Task material Start Marker

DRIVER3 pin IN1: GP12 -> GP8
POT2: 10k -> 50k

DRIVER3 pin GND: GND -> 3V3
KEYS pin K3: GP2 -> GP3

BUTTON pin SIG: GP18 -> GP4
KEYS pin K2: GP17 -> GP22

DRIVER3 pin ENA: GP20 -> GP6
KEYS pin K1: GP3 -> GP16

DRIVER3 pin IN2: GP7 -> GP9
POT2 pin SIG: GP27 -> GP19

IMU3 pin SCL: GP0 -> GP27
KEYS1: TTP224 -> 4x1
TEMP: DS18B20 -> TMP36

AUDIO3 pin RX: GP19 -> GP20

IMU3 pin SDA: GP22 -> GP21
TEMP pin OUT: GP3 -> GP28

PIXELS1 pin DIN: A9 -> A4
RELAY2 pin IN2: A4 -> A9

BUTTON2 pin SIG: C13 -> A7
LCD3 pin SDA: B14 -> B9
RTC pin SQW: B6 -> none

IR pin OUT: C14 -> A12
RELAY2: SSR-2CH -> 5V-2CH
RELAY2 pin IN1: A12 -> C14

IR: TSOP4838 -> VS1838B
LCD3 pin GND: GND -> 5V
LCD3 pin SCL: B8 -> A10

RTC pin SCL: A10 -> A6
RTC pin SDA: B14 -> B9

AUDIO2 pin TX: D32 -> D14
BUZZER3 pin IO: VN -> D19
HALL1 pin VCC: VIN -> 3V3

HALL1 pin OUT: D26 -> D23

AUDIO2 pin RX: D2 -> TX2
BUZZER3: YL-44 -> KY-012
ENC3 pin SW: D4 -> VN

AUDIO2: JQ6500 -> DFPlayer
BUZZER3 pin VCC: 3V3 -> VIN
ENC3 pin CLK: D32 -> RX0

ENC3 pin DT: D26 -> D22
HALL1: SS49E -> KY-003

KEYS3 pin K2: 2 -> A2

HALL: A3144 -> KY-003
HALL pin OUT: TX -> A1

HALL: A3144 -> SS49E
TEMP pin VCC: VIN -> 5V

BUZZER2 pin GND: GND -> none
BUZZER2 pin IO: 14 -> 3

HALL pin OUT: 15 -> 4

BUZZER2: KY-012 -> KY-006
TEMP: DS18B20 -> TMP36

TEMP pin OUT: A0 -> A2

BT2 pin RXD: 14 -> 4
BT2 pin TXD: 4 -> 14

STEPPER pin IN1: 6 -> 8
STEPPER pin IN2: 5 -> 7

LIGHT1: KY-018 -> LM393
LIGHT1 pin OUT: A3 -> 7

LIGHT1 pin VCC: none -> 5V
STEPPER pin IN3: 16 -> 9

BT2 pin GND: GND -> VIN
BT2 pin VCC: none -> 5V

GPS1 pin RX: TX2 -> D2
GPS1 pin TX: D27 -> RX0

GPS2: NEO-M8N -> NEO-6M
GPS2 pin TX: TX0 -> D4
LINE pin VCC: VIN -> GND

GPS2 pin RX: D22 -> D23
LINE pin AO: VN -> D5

Task material End Marker

**Work request**
An exact repetition of all the records above is required.

**Your response**
DRIVER3 pin IN1: GP12 -> GP8
POT2: 10k -> 50k

DRIVER3 pin GND: GND -> 3V3
KEYS pin K3: GP2 -> GP3

BUTTON pin SIG: GP18 -> GP4
KEYS pin K2: GP17 -> GP22

DRIVER3 pin ENA: GP20 -> GP6
KEYS pin K1: GP3 -> GP16

DRIVER3 pin IN2: GP7 -> GP9
POT2 pin SIG: GP27 -> GP19

IMU3 pin SCL: GP0 -> GP27
KEYS1: TTP224 -> 4x1
TEMP: DS18B20 -> TMP36

AUDIO3 pin RX: GP19 -> GP20

IMU3 pin SDA: GP22 -> GP21
TEMP pin OUT: GP3 -> GP28

PIXELS1 pin DIN: A9 -> A4
RELAY2 pin IN2: A4 -> A9

BUTTON2 pin SIG: C13 -> A7
LCD3 pin SDA: B14 -> B9
RTC pin SQW: B6 -> none

IR pin OUT: C14 -> A12
RELAY2: SSR-2CH -> 5V-2CH
RELAY2 pin IN1: A12 -> C14

IR: TSOP4838 -> VS1838B
LCD3 pin GND: GND -> 5V
LCD3 pin SCL: B8 -> A10

RTC pin SCL: A10 -> A6
RTC pin SDA: B14 -> B9

AUDIO2 pin TX: D32 -> D14
BUZZER3 pin IO: VN -> D19
HALL1 pin VCC: VIN -> 3V3

HALL1 pin OUT: D26 -> D23

AUDIO2 pin RX: D2 -> TX2
BUZZER3: YL-44 -> KY-012
ENC3 pin SW: D4 -> VN

AUDIO2: JQ6500 -> DFPlayer
BUZZER3 pin VCC: 3V3 -> VIN
ENC3 pin CLK: D32 -> RX0

ENC3 pin DT: D26 -> D22
HALL1: SS49E -> KY-003

KEYS3 pin K2: 2 -> A2

HALL: A3144 -> KY-003
HALL pin OUT: TX -> A1

HALL: A3144 -> SS49E
TEMP pin VCC: VIN -> 5V

BUZZER2 pin GND: GND -> none
BUZZER2 pin IO: 14 -> 3

HALL pin OUT: 15 -> 4

BUZZER2: KY-012 -> KY-006
TEMP: DS18B20 -> TMP36

TEMP pin OUT: A0 -> A2

BT2 pin RXD: 14 -> 4
BT2 pin TXD: 4 -> 14

STEPPER pin IN1: 6 -> 8
STEPPER pin IN2: 5 -> 7

LIGHT1: KY-018 -> LM393
LIGHT1 pin OUT: A3 -> 7

LIGHT1 pin VCC: none -> 5V
STEPPER pin IN3: 16 -> 9

BT2 pin GND: GND -> VIN
BT2 pin VCC: none -> 5V

GPS1 pin RX: TX2 -> D2
GPS1 pin TX: D27 -> RX0

GPS2: NEO-M8N -> NEO-6M
GPS2 pin TX: TX0 -> D4
LINE pin VCC: VIN -> GND

GPS2 pin RX: D22 -> D23
LINE pin AO: VN -> D5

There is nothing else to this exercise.